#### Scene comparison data
·····

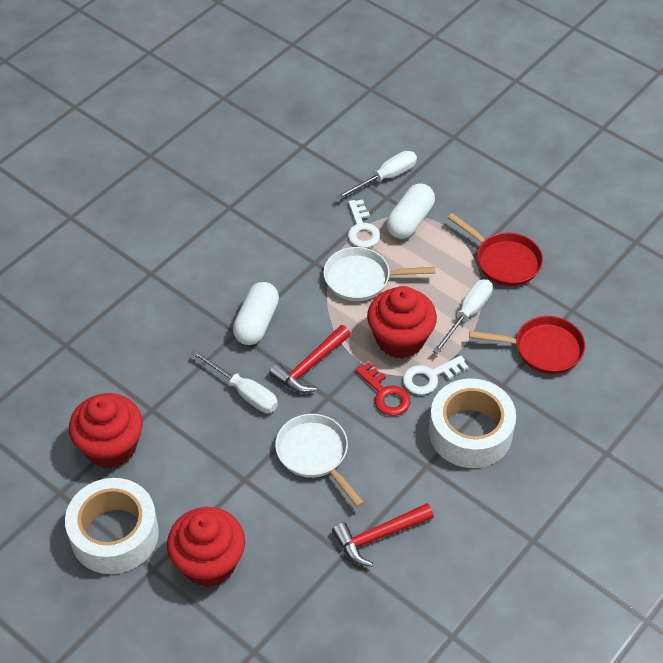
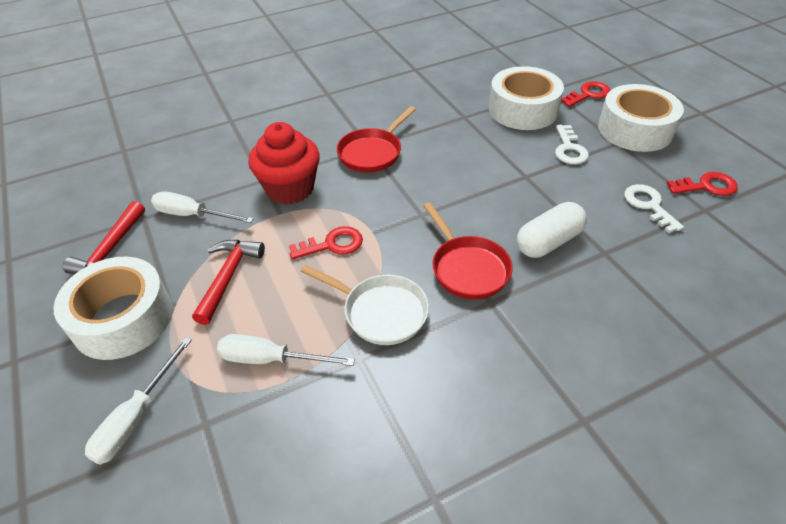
red cupcake: 3 -> 1
red key: 1 -> 3
white capsule: 2 -> 1
white pan: 2 -> 1
white tape: 2 -> 3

·····

#### REQUIRED WORK
Transcribe the data exactly and leave no picture in the copy.

#### OUTPUT FOR THIS TASK
red cupcake: 3 -> 1
red key: 1 -> 3
white capsule: 2 -> 1
white pan: 2 -> 1
white tape: 2 -> 3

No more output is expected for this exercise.